- [Exercise]: Find and copy each line of the data that includes "none".

Change detection data
►

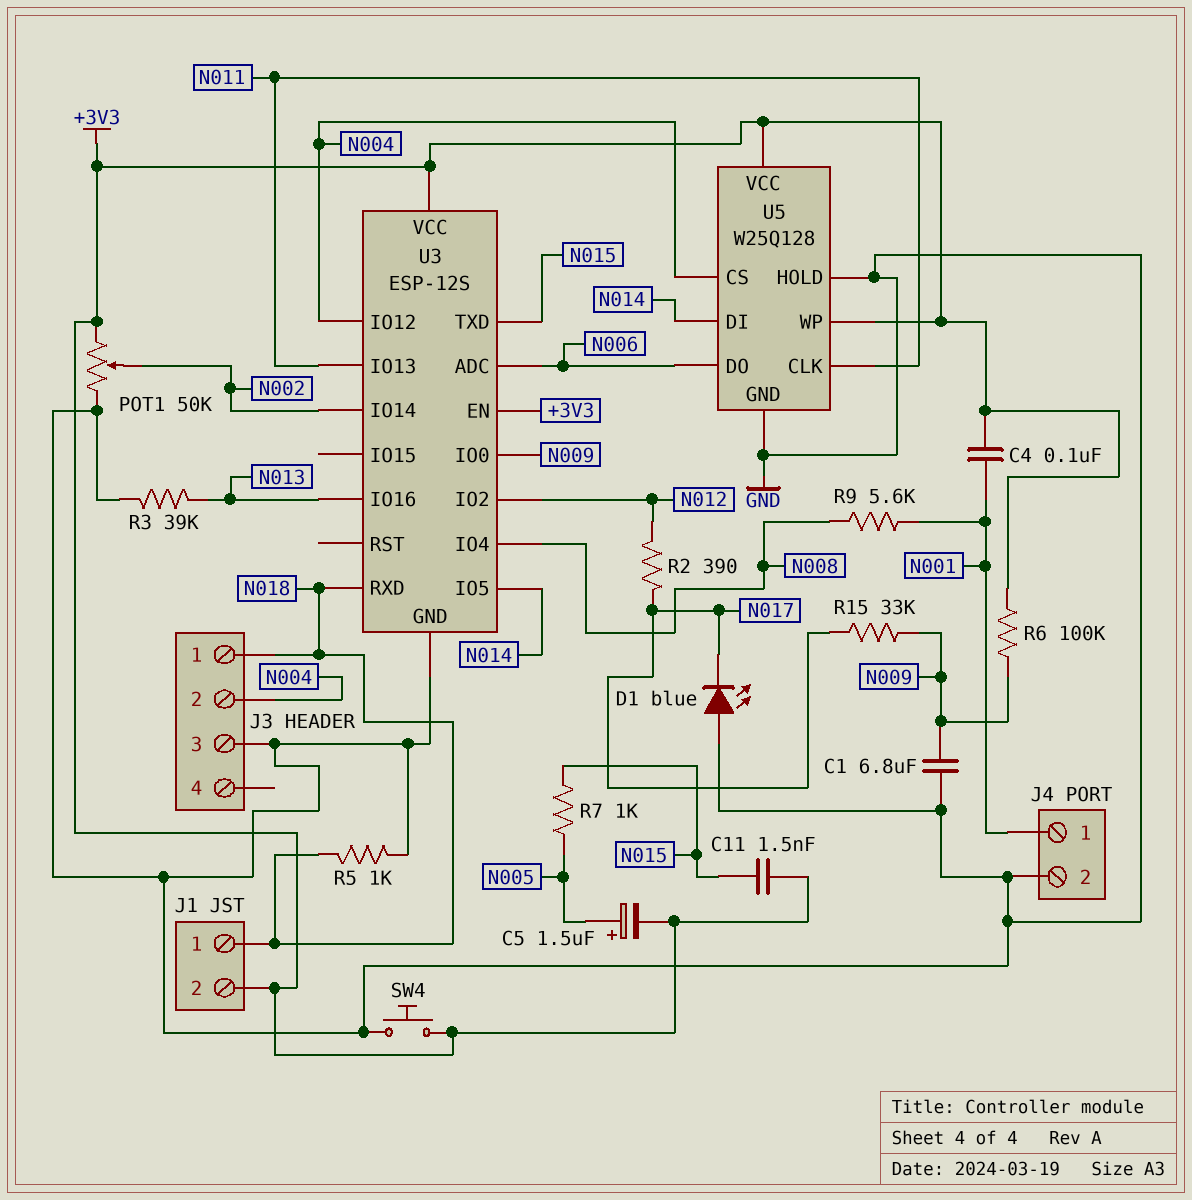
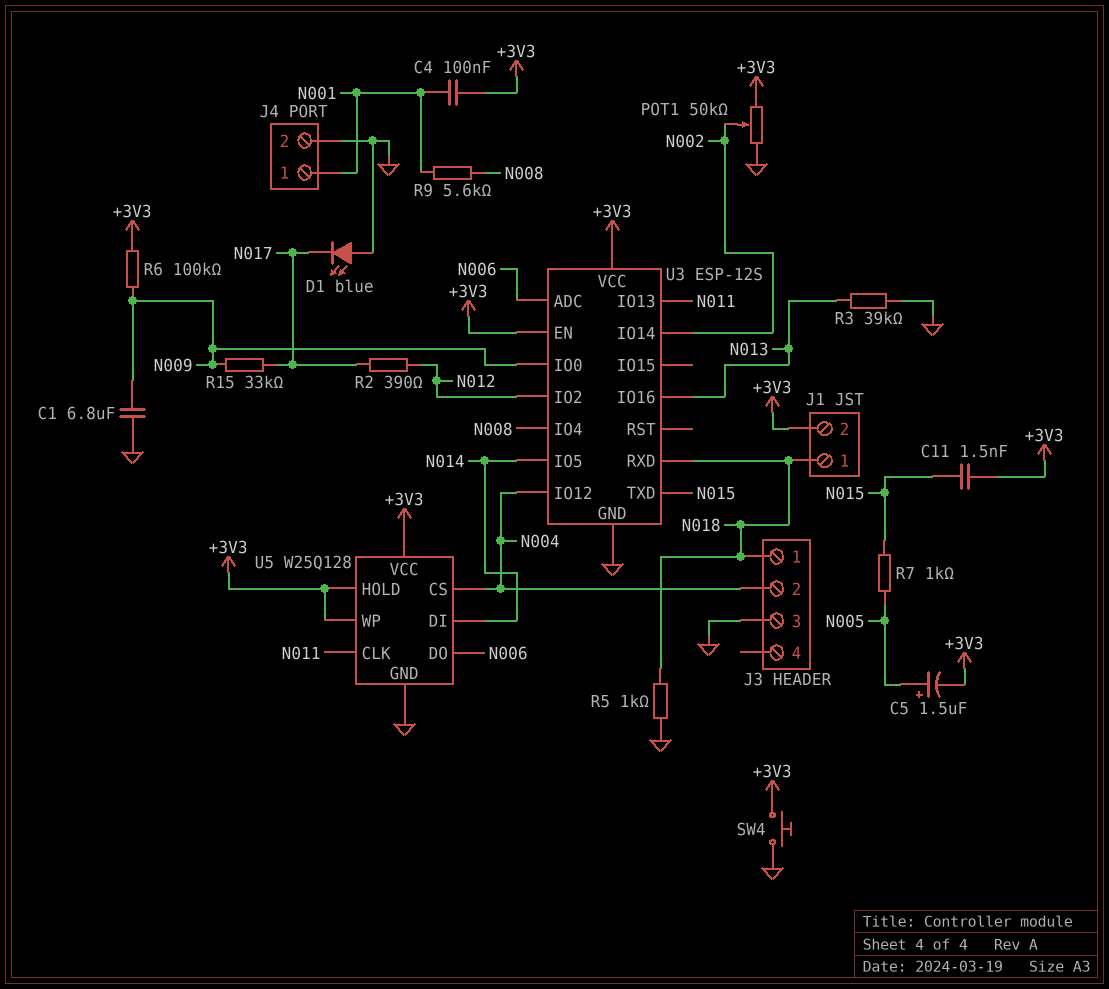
U5 pin HOLD: GND -> +3V3

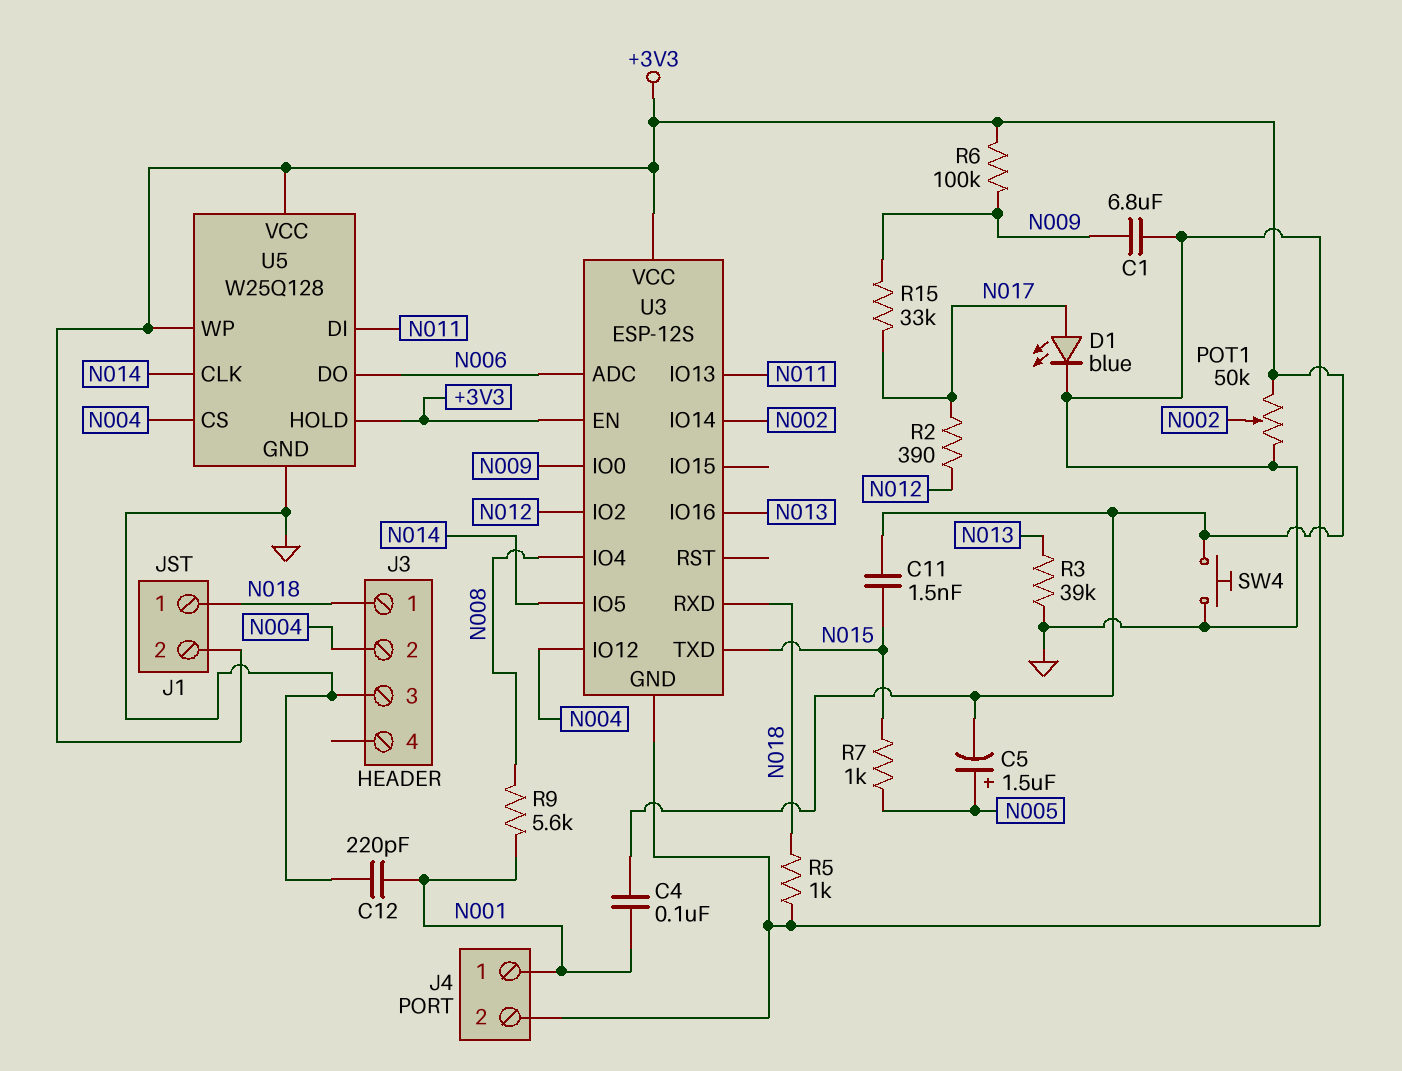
C12: none -> 220pF (GND, N001)
D1: LED blue (A GND, K N017) -> LED blue (A N017, K GND)
U5 pin CLK: N011 -> N014
U5 pin DI: N014 -> N011

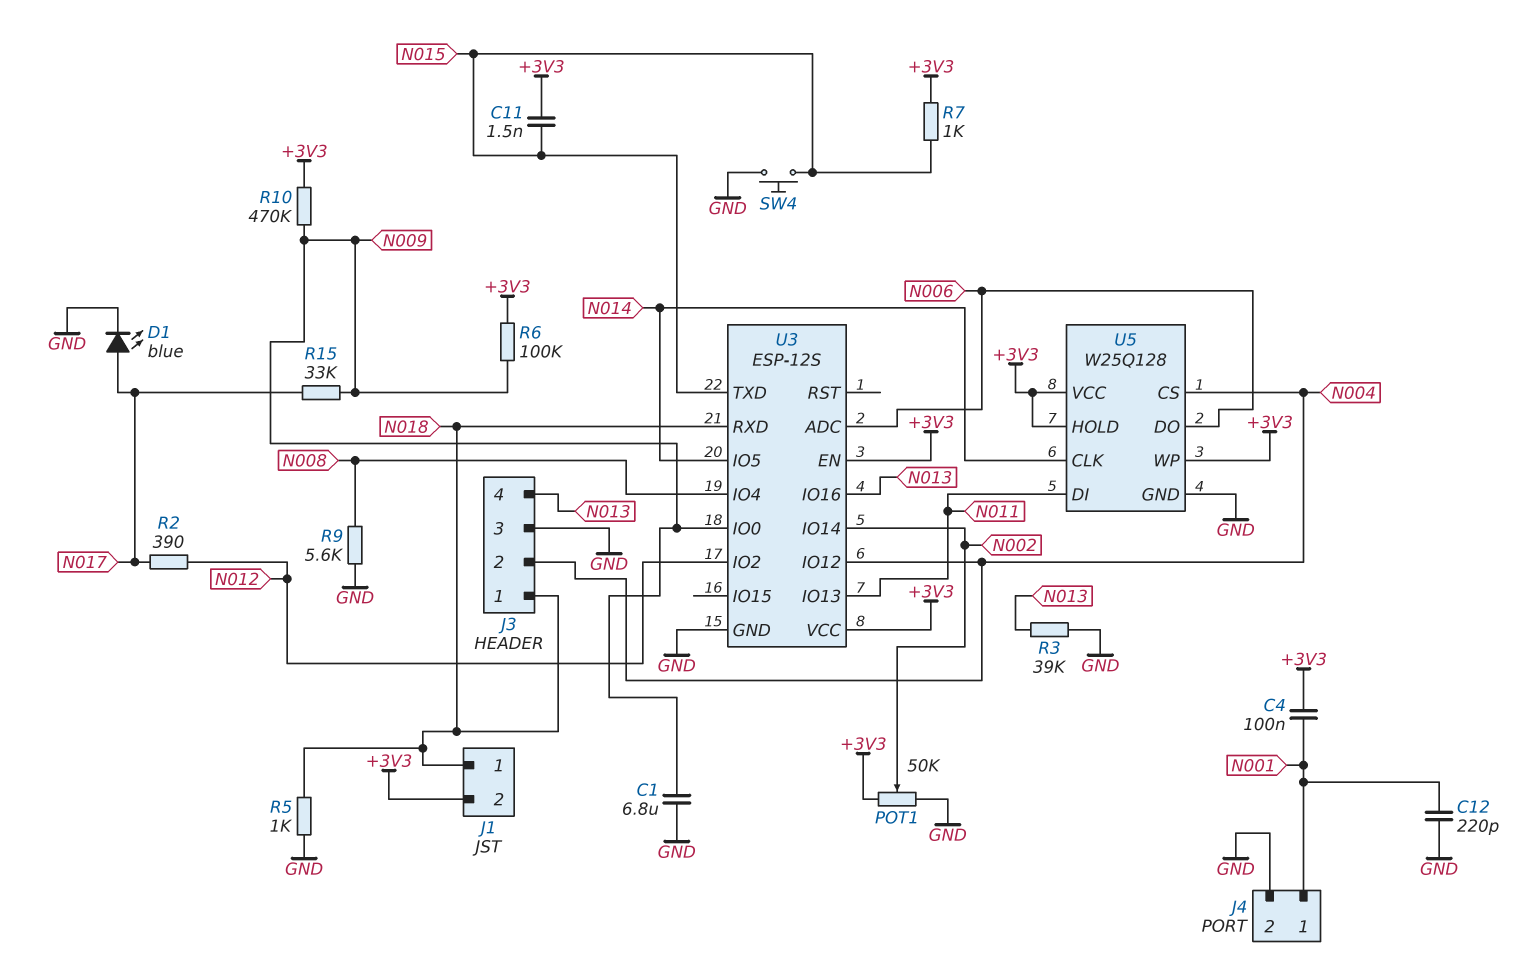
C5: 1.5uF (plus N005, minus +3V3) -> none
J3 pin 4: none -> N013
R7: 1k (N005, N015) -> 1k (+3V3, N015)
R9: 5.6k (N001, N008) -> 5.6k (GND, N008)
R10: none -> 470k (+3V3, N009)
SW4: button (+3V3, GND) -> button (GND, N015)

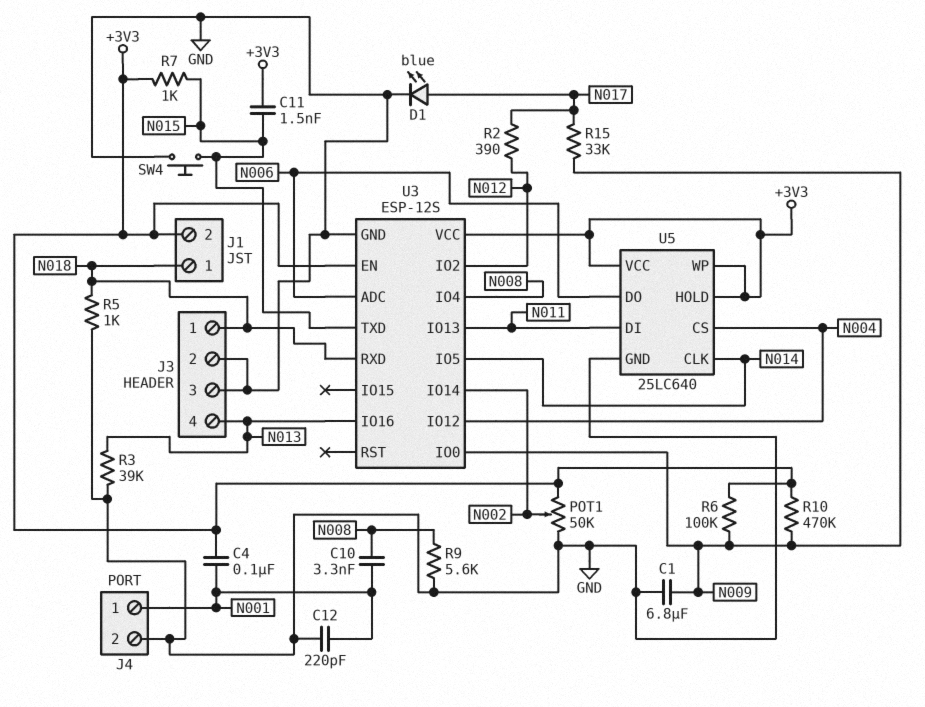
C10: none -> 3.3nF (N001, N008)
J3 pin 2: N004 -> GND
U5: W25Q128 -> 25LC640

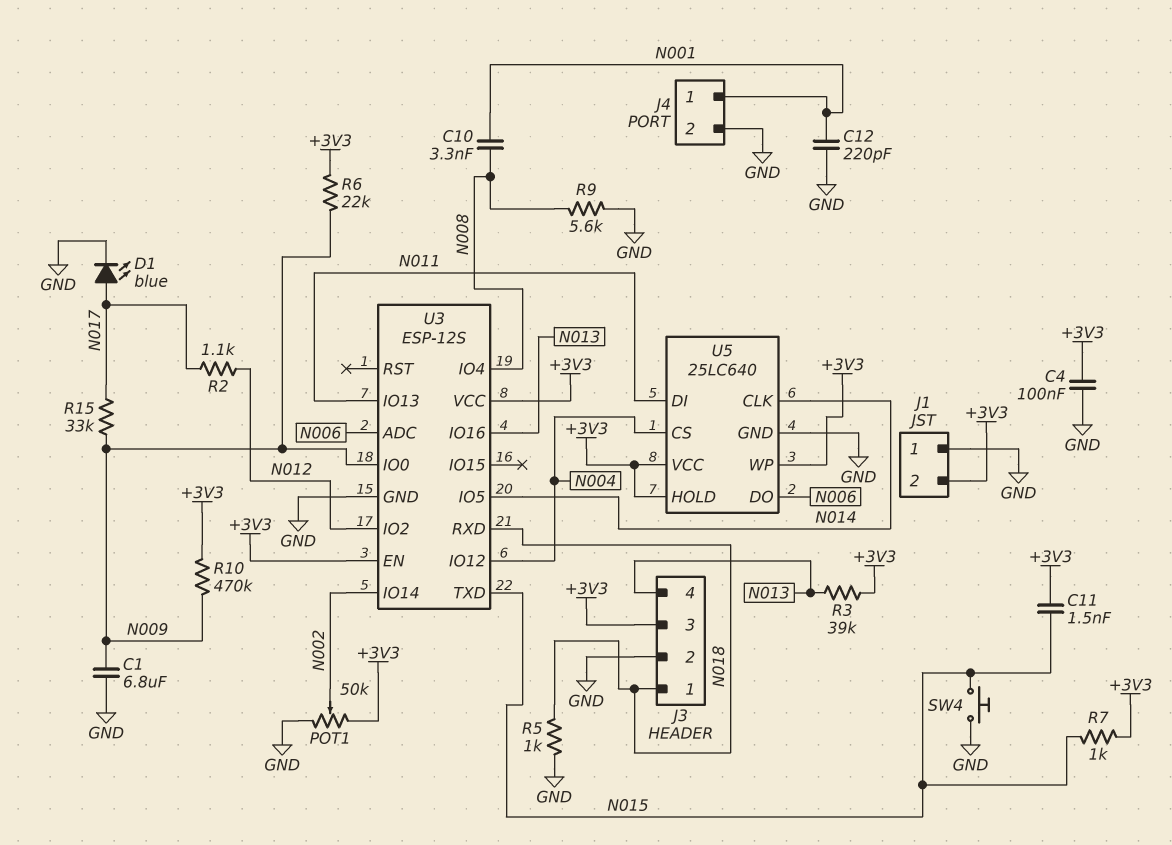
C4: 100nF (+3V3, N001) -> 100nF (+3V3, GND)
J1 pin 1: N018 -> GND
J3 pin 3: GND -> +3V3
R2: 390 (N012, N017) -> 1.1k (N012, N017)
R3: 39k (GND, N013) -> 39k (+3V3, N013)
R6: 100k (+3V3, N009) -> 22k (+3V3, N009)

◄

- [Solution for this task]:
C12: none -> 220pF (GND, N001)
C5: 1.5uF (plus N005, minus +3V3) -> none
J3 pin 4: none -> N013
R10: none -> 470k (+3V3, N009)
C10: none -> 3.3nF (N001, N008)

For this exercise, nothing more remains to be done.